• [YOUR GOAL]
Starting at the line with "J1 pin 1: JACK -> COM" in it, reproduce each line below through the last one, exactly, and include nothing else.

• [RECORDS FOR THE EXERCISE]

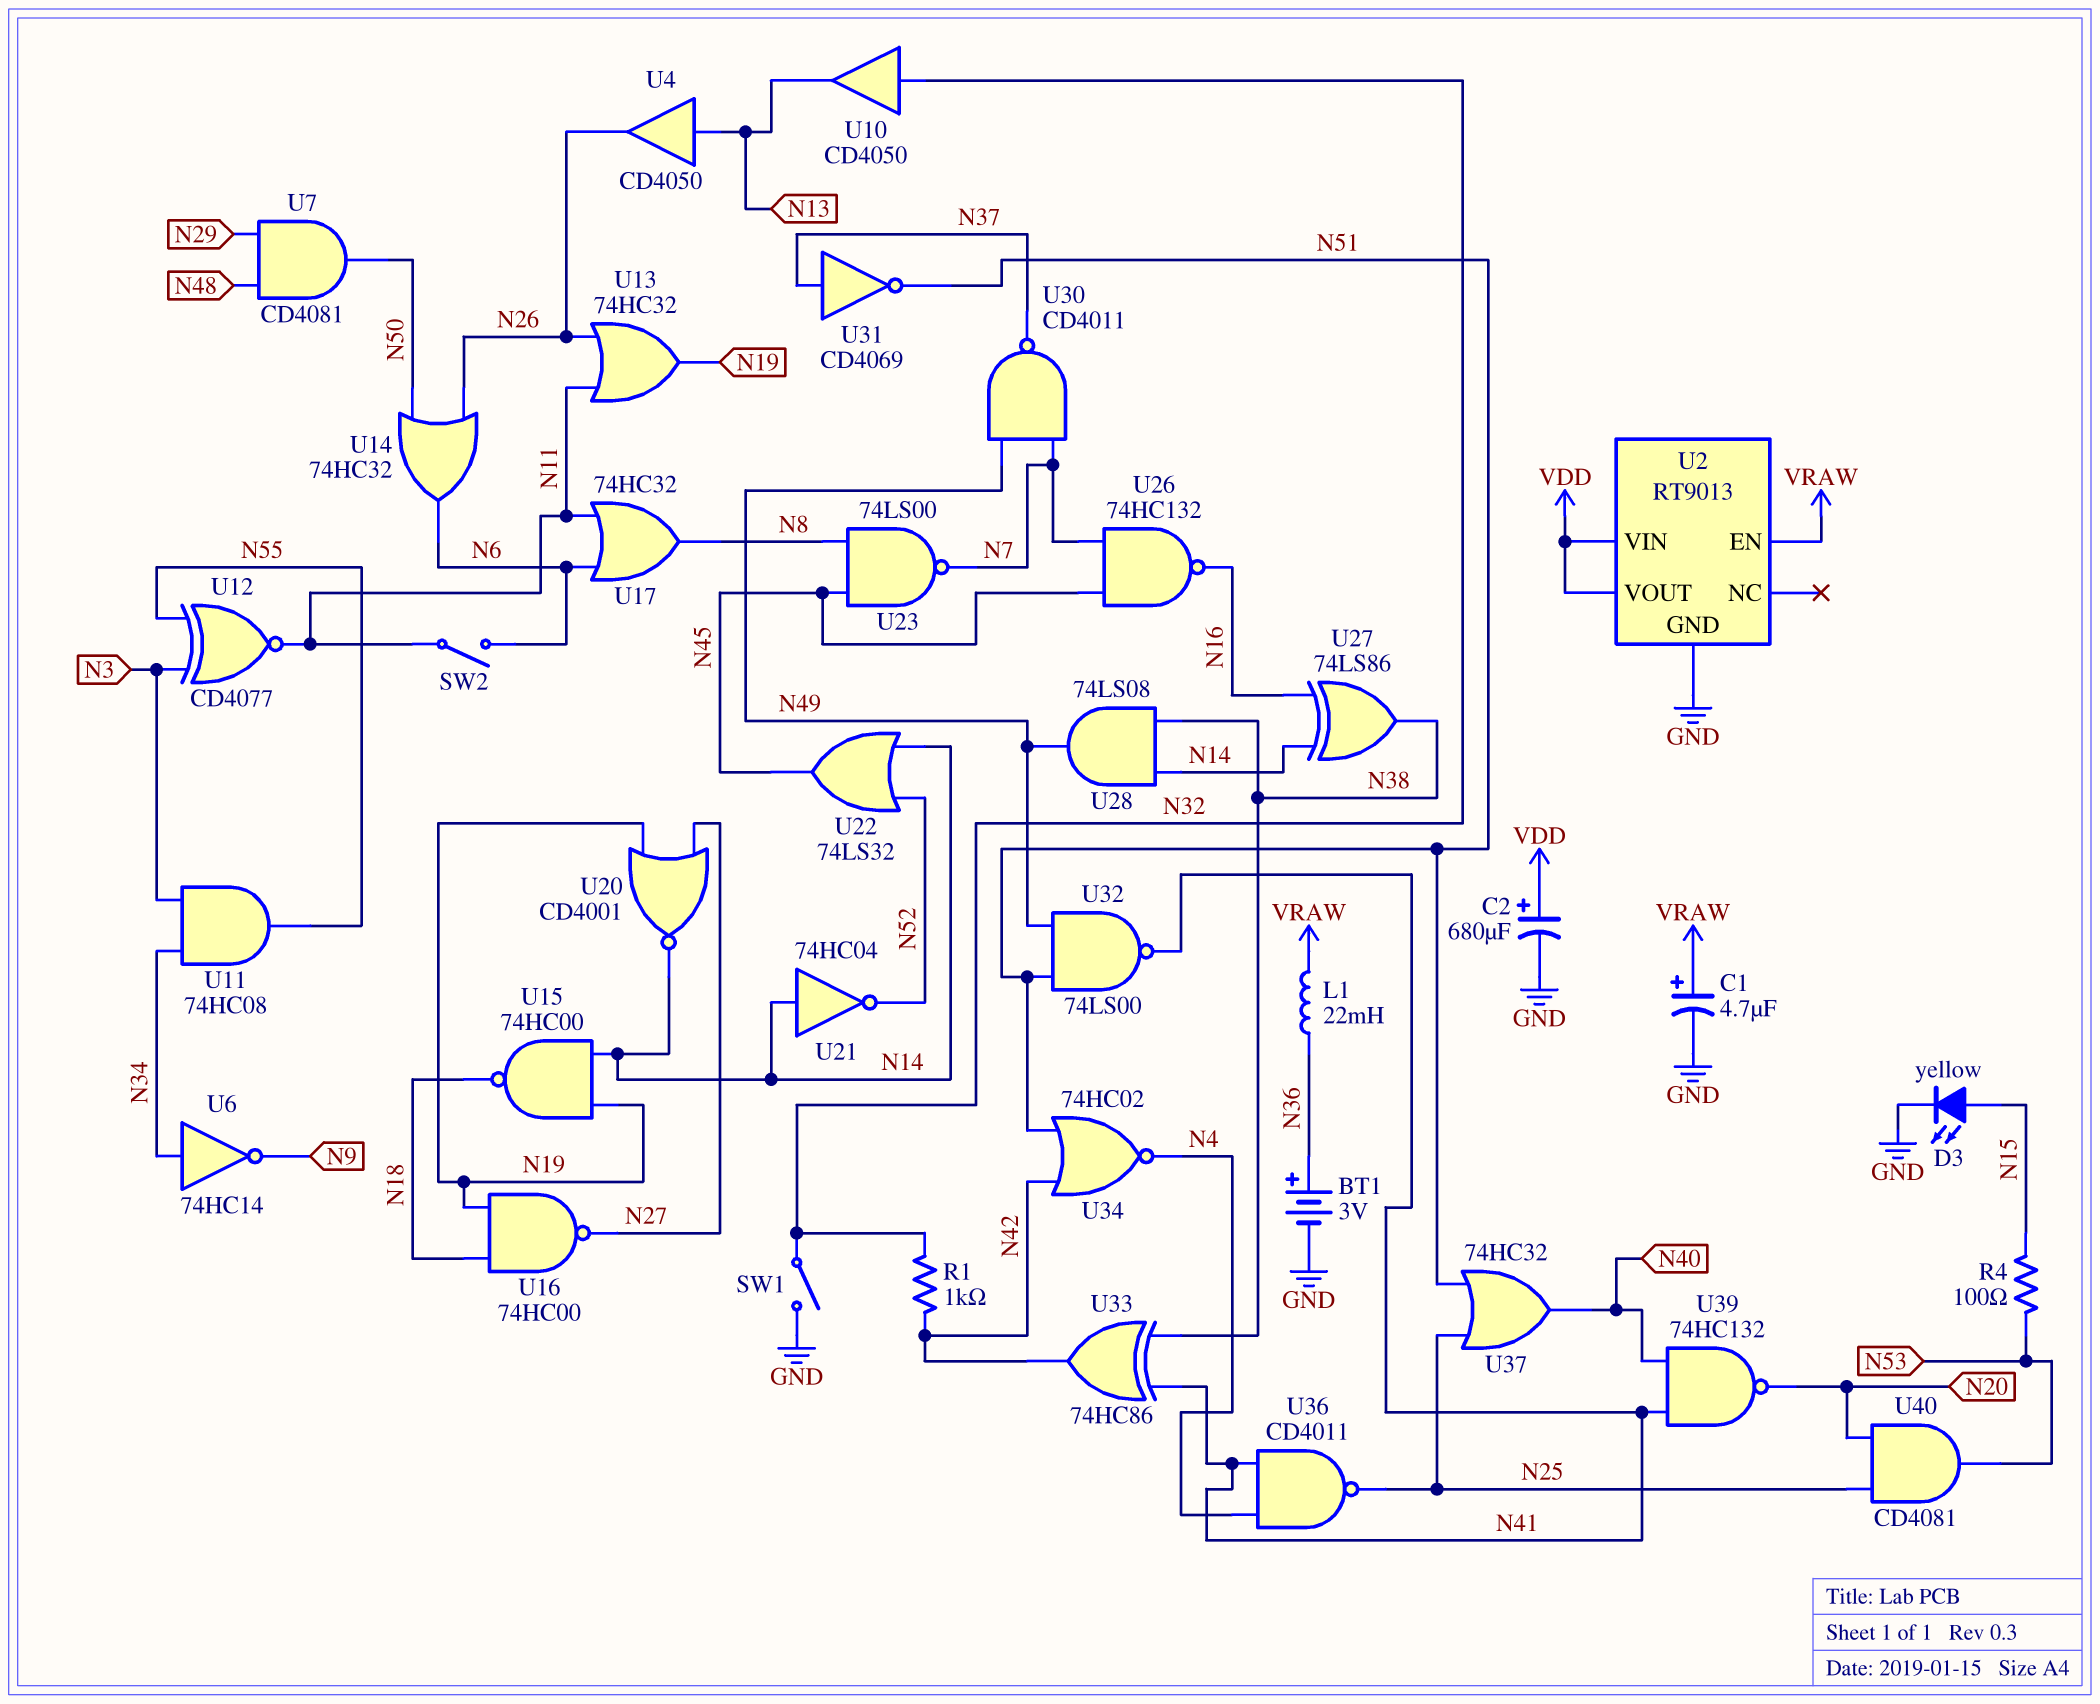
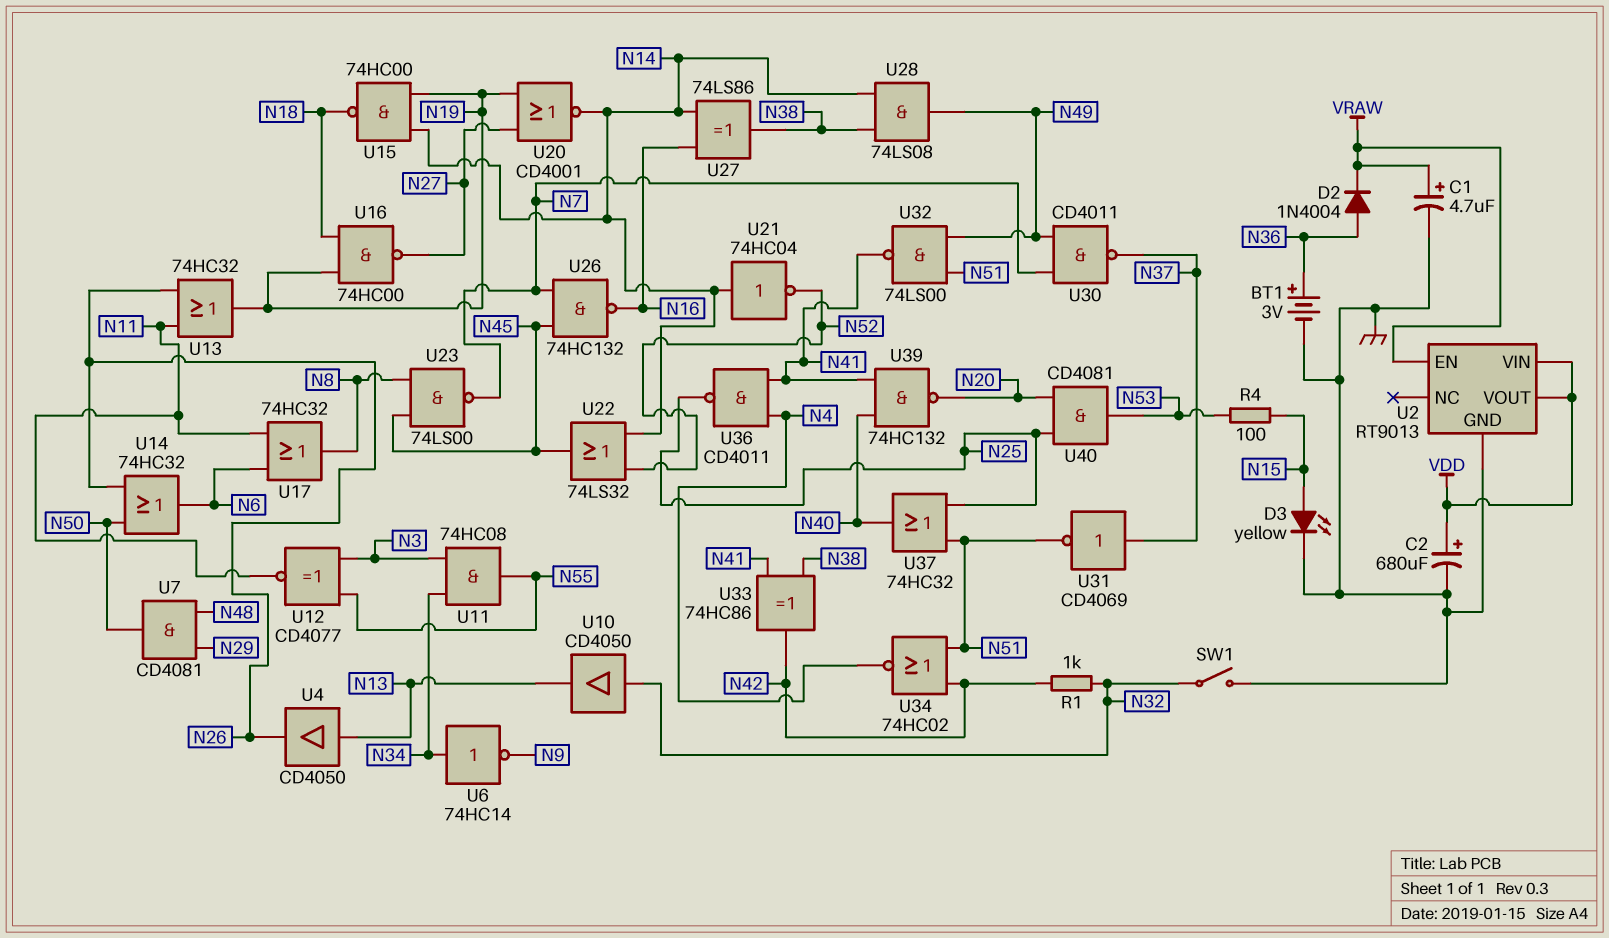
D2: none -> diode 1N4004 (A N36, K VRAW)
L1: 22mH (N36, VRAW) -> none
SW2: switch (N6, N11) -> none

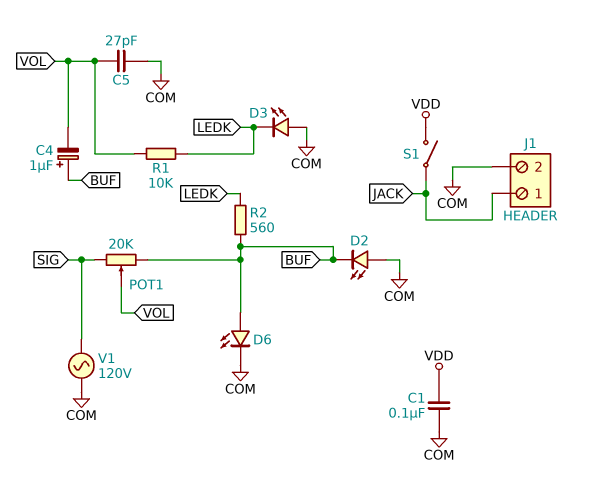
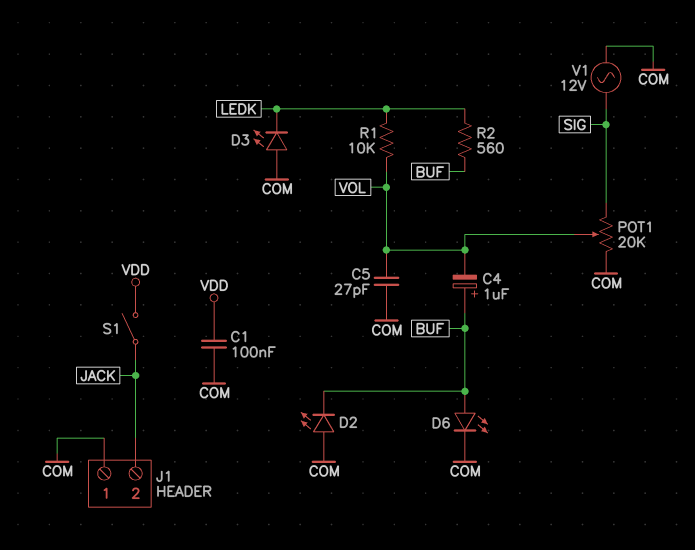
J1 pin 1: JACK -> COM
J1 pin 2: COM -> JACK
POT1: 20k (BUF, SIG, wiper VOL) -> 20k (COM, SIG, wiper VOL)
V1: AC 120V (COM, SIG) -> AC 12V (COM, SIG)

• [ANSWER BELOW]
J1 pin 1: JACK -> COM
J1 pin 2: COM -> JACK
POT1: 20k (BUF, SIG, wiper VOL) -> 20k (COM, SIG, wiper VOL)
V1: AC 120V (COM, SIG) -> AC 12V (COM, SIG)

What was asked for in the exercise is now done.